Your objective
For the records below, say how many lines contain the string "white". Give no other text.

=== Records supplied ===

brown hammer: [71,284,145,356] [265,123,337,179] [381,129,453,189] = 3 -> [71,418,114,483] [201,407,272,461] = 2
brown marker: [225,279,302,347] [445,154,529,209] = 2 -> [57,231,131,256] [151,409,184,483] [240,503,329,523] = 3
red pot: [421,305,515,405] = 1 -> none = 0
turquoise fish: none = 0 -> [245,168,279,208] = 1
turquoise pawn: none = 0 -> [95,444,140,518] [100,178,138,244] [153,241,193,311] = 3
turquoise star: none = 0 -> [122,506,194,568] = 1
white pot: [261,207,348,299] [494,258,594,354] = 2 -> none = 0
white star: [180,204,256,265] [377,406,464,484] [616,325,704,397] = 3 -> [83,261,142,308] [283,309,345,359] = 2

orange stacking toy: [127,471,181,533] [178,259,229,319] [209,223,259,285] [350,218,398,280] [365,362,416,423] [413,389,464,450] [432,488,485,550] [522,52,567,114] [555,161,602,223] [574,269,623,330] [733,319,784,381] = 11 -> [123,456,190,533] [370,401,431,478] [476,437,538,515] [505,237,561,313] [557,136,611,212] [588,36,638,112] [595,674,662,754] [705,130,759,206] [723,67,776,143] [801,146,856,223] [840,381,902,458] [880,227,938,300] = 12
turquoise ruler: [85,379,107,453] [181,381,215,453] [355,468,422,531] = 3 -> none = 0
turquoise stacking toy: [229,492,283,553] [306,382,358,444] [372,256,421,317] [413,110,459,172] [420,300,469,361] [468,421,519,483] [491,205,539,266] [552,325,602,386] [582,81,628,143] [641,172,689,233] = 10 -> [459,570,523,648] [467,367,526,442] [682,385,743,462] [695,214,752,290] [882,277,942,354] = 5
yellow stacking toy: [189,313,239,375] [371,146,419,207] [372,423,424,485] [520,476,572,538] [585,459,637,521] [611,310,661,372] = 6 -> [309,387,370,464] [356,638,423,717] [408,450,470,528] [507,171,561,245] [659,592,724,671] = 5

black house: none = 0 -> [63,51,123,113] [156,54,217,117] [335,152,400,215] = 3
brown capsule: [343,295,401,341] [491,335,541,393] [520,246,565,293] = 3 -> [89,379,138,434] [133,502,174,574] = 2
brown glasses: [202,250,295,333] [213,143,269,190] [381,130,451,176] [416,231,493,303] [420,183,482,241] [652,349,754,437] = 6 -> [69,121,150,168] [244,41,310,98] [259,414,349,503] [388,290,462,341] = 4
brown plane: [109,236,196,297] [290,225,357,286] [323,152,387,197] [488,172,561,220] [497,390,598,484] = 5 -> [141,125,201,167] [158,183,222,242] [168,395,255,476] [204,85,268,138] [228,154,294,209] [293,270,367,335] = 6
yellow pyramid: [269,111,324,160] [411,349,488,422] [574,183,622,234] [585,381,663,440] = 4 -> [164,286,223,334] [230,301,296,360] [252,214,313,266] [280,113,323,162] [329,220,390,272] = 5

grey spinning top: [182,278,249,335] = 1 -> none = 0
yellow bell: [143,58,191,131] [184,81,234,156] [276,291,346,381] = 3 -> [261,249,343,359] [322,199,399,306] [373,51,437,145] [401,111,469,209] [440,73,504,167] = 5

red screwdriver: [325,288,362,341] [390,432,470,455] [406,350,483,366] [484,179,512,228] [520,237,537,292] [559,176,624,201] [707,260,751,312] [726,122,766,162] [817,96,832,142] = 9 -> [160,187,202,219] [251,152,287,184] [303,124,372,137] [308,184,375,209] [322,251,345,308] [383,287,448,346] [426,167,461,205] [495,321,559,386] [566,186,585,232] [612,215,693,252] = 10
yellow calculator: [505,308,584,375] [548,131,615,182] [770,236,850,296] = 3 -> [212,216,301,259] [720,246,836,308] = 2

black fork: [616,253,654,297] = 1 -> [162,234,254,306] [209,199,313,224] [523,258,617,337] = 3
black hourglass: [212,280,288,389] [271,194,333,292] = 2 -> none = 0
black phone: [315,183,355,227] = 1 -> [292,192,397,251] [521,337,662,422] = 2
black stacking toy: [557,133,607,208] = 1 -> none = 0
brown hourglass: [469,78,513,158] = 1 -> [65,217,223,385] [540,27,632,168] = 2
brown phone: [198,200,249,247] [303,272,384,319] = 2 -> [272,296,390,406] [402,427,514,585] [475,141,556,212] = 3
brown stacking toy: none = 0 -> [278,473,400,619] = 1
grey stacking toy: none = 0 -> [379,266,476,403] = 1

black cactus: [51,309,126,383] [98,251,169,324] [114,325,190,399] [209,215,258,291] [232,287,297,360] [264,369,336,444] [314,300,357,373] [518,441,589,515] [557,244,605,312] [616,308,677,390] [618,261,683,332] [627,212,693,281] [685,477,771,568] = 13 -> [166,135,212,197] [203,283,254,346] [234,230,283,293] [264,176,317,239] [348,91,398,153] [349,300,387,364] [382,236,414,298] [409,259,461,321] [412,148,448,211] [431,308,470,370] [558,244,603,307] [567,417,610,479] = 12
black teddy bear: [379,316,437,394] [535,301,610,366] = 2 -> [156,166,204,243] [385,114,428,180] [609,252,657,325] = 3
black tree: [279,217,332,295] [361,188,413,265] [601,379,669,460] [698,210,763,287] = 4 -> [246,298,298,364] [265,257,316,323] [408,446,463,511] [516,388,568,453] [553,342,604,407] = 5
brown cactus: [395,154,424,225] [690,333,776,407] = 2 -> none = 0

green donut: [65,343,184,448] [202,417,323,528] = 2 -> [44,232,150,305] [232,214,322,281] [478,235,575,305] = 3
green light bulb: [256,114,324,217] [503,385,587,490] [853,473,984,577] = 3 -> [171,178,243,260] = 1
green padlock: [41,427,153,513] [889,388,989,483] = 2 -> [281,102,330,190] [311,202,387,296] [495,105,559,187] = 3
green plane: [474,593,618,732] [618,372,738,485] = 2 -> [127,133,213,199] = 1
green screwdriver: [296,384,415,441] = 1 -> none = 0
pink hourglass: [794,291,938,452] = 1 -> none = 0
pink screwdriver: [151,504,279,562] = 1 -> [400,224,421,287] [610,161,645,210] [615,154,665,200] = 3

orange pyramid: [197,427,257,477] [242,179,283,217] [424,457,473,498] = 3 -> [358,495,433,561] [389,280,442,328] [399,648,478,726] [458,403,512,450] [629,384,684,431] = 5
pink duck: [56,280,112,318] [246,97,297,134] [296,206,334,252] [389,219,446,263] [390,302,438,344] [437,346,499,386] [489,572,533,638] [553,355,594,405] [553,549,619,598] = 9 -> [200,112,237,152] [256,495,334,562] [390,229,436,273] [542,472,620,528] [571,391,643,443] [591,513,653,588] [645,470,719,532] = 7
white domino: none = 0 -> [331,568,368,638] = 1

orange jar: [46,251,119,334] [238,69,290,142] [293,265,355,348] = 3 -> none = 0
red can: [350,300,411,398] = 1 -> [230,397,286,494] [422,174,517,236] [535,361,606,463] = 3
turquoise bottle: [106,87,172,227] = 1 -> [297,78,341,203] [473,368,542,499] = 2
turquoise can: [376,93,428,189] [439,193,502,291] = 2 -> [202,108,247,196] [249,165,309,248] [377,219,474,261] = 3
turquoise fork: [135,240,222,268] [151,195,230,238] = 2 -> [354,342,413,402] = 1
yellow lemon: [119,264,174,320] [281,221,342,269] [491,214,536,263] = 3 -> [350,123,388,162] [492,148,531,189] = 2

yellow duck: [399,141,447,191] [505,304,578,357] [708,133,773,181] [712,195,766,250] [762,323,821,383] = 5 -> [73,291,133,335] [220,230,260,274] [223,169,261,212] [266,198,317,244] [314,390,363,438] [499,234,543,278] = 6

===

Problem solution
3